- [ENTRIES SUPPLIED]
━━━━━━━━━━━━━━━━━━━━━━━━━━━━━━

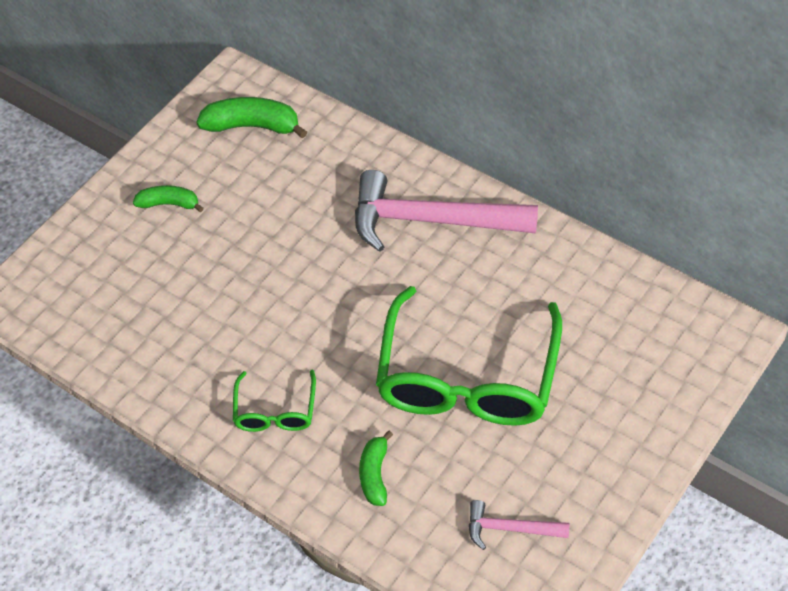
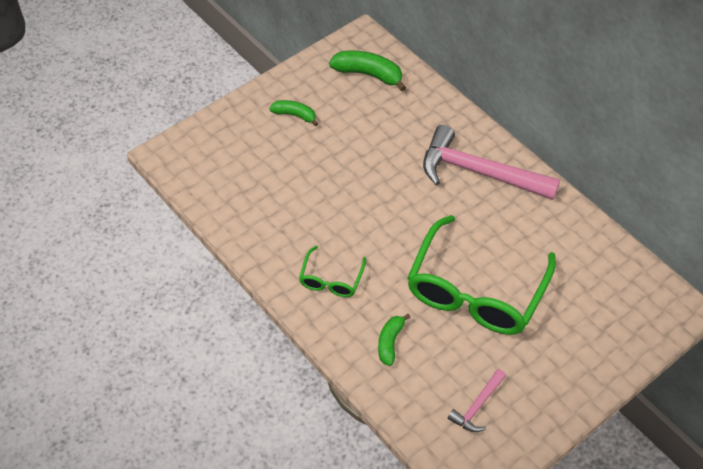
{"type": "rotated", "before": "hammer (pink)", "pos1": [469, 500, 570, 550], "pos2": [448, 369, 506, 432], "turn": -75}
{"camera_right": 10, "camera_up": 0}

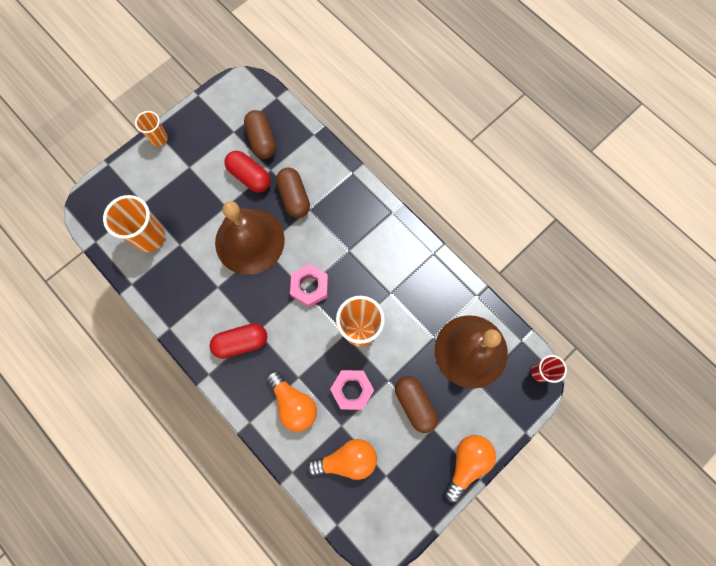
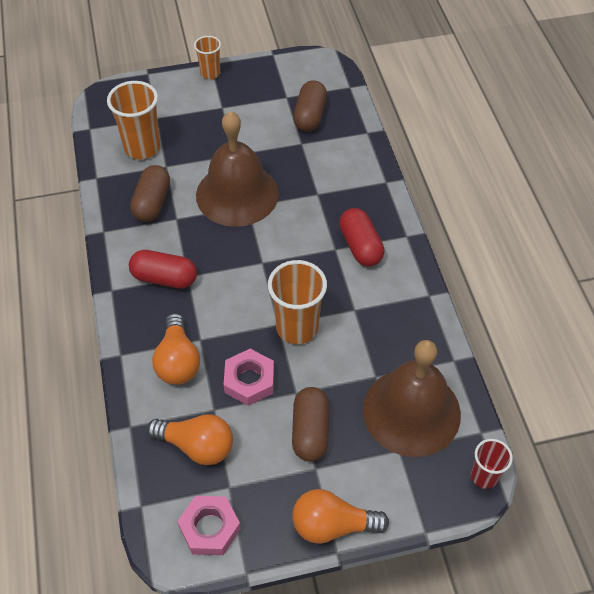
{"type": "shifted", "before": "capsule (brown)", "pos1": [276, 167, 310, 218], "pos2": [130, 165, 170, 222]}
{"type": "shifted", "before": "nut (pink)", "pos1": [290, 264, 328, 307], "pos2": [177, 496, 241, 555]}
{"type": "rotated", "before": "light bulb (orange)", "pos1": [445, 435, 496, 503], "pos2": [292, 489, 389, 544], "turn": -150}
{"type": "shifted", "before": "capsule (red)", "pos1": [225, 151, 271, 193], "pos2": [339, 208, 384, 266]}
{"camera_right": 30, "camera_up": -20}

━━━━━━━━━━━━━━━━━━━━━━━━━━━━━━

- [TASK DESCRIPTION] Gather all lines of the records that include the word "before".

- [EXPECTED OUTPUT]
{"type": "rotated", "before": "hammer (pink)", "pos1": [469, 500, 570, 550], "pos2": [448, 369, 506, 432], "turn": -75}
{"type": "shifted", "before": "capsule (brown)", "pos1": [276, 167, 310, 218], "pos2": [130, 165, 170, 222]}
{"type": "shifted", "before": "nut (pink)", "pos1": [290, 264, 328, 307], "pos2": [177, 496, 241, 555]}
{"type": "rotated", "before": "light bulb (orange)", "pos1": [445, 435, 496, 503], "pos2": [292, 489, 389, 544], "turn": -150}
{"type": "shifted", "before": "capsule (red)", "pos1": [225, 151, 271, 193], "pos2": [339, 208, 384, 266]}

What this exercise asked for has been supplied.